RECORDS SUPPLIED: Begin
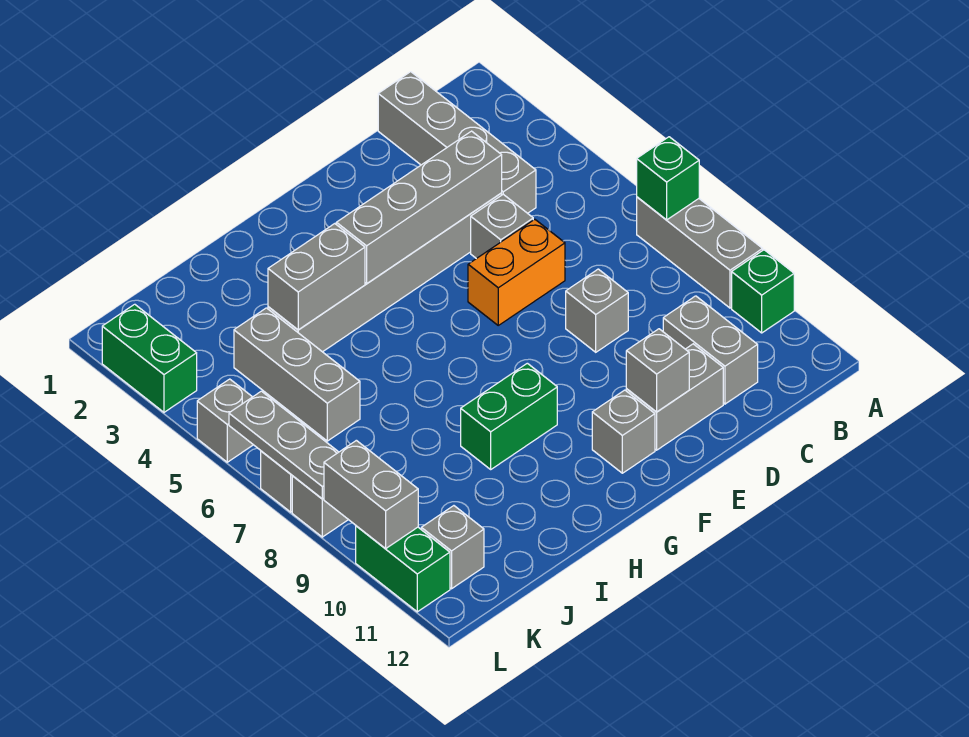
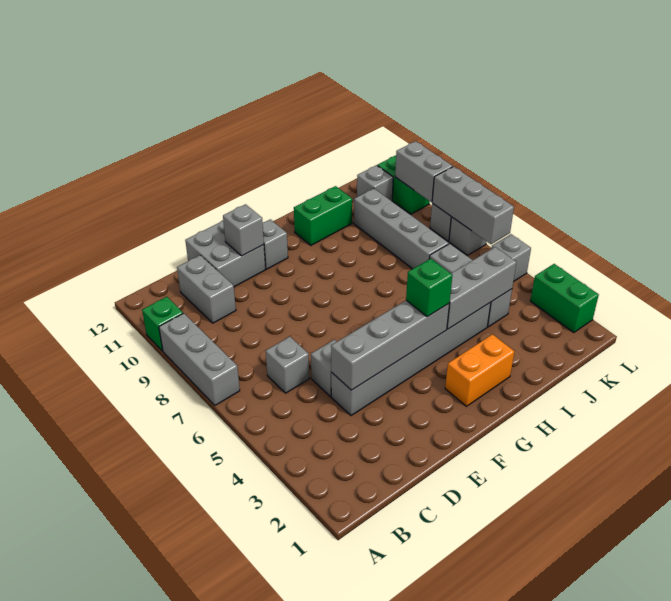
green brick A7 level 2 -> green brick G4 level 3
grey brick C1:C4 level 1 -> grey brick J7:J10 level 1
orange brick D6:E6 level 1 -> orange brick G2:H2 level 1
grey brick D8 level 1 -> grey brick C6 level 1
grey brick D11:E11 level 1 -> grey brick D11:E12 level 1
green brick G9:H9 level 1 -> green brick H11:I11 level 1
grey brick H4:I4 level 2 -> grey brick H4:J4 level 2
grey plate L6:L8 level 2 -> grey brick L6:L8 level 2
RECORDS SUPPLIED: End
## TASK
Check each line of the records for the word "grey" and extract those that contain it.

## ANSWER TO THIS PROBLEM
grey brick C1:C4 level 1 -> grey brick J7:J10 level 1
grey brick D8 level 1 -> grey brick C6 level 1
grey brick D11:E11 level 1 -> grey brick D11:E12 level 1
grey brick H4:I4 level 2 -> grey brick H4:J4 level 2
grey plate L6:L8 level 2 -> grey brick L6:L8 level 2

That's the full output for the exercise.